→ Assigned task
Everything in the listing below needs to be returned word for word.

Content starts

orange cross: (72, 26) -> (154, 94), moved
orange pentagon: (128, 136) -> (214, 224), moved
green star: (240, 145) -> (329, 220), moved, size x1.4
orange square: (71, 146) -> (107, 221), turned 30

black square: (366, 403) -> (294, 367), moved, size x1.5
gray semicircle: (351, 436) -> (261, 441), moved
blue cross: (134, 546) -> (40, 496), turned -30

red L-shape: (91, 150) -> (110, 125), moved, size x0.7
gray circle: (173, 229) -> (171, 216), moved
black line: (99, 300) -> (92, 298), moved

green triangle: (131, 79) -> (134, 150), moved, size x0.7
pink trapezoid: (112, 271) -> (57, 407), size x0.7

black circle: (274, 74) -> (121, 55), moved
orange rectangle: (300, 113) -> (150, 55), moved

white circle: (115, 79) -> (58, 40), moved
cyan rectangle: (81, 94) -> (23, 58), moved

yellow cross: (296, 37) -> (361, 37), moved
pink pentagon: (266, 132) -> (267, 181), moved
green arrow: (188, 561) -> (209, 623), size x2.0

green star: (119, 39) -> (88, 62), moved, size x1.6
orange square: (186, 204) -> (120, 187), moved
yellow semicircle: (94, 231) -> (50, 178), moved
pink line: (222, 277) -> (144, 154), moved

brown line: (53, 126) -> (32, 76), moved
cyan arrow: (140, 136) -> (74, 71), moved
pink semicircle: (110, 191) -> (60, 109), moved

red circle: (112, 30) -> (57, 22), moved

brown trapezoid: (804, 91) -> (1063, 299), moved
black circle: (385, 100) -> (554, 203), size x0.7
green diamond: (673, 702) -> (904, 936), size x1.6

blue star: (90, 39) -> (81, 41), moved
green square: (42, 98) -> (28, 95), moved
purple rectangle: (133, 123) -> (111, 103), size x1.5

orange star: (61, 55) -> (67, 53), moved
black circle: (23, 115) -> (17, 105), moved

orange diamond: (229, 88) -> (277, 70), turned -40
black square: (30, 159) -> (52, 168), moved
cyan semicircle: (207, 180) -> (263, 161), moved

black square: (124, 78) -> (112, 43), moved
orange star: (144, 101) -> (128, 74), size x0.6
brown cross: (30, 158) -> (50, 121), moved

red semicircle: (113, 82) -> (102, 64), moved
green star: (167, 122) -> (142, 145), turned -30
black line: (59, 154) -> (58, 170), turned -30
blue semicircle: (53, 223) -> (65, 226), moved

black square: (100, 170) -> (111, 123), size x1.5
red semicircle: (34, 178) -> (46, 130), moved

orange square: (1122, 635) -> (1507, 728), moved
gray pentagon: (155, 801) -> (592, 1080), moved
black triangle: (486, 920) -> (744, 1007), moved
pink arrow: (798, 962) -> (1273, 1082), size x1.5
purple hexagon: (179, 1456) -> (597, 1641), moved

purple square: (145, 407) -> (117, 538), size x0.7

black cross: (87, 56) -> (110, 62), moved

Content ends

→ Answer to this problem
orange cross: (72, 26) -> (154, 94), moved
orange pentagon: (128, 136) -> (214, 224), moved
green star: (240, 145) -> (329, 220), moved, size x1.4
orange square: (71, 146) -> (107, 221), turned 30

black square: (366, 403) -> (294, 367), moved, size x1.5
gray semicircle: (351, 436) -> (261, 441), moved
blue cross: (134, 546) -> (40, 496), turned -30

red L-shape: (91, 150) -> (110, 125), moved, size x0.7
gray circle: (173, 229) -> (171, 216), moved
black line: (99, 300) -> (92, 298), moved

green triangle: (131, 79) -> (134, 150), moved, size x0.7
pink trapezoid: (112, 271) -> (57, 407), size x0.7

black circle: (274, 74) -> (121, 55), moved
orange rectangle: (300, 113) -> (150, 55), moved

white circle: (115, 79) -> (58, 40), moved
cyan rectangle: (81, 94) -> (23, 58), moved

yellow cross: (296, 37) -> (361, 37), moved
pink pentagon: (266, 132) -> (267, 181), moved
green arrow: (188, 561) -> (209, 623), size x2.0

green star: (119, 39) -> (88, 62), moved, size x1.6
orange square: (186, 204) -> (120, 187), moved
yellow semicircle: (94, 231) -> (50, 178), moved
pink line: (222, 277) -> (144, 154), moved

brown line: (53, 126) -> (32, 76), moved
cyan arrow: (140, 136) -> (74, 71), moved
pink semicircle: (110, 191) -> (60, 109), moved

red circle: (112, 30) -> (57, 22), moved

brown trapezoid: (804, 91) -> (1063, 299), moved
black circle: (385, 100) -> (554, 203), size x0.7
green diamond: (673, 702) -> (904, 936), size x1.6

blue star: (90, 39) -> (81, 41), moved
green square: (42, 98) -> (28, 95), moved
purple rectangle: (133, 123) -> (111, 103), size x1.5

orange star: (61, 55) -> (67, 53), moved
black circle: (23, 115) -> (17, 105), moved

orange diamond: (229, 88) -> (277, 70), turned -40
black square: (30, 159) -> (52, 168), moved
cyan semicircle: (207, 180) -> (263, 161), moved

black square: (124, 78) -> (112, 43), moved
orange star: (144, 101) -> (128, 74), size x0.6
brown cross: (30, 158) -> (50, 121), moved

red semicircle: (113, 82) -> (102, 64), moved
green star: (167, 122) -> (142, 145), turned -30
black line: (59, 154) -> (58, 170), turned -30
blue semicircle: (53, 223) -> (65, 226), moved

black square: (100, 170) -> (111, 123), size x1.5
red semicircle: (34, 178) -> (46, 130), moved

orange square: (1122, 635) -> (1507, 728), moved
gray pentagon: (155, 801) -> (592, 1080), moved
black triangle: (486, 920) -> (744, 1007), moved
pink arrow: (798, 962) -> (1273, 1082), size x1.5
purple hexagon: (179, 1456) -> (597, 1641), moved

purple square: (145, 407) -> (117, 538), size x0.7

black cross: (87, 56) -> (110, 62), moved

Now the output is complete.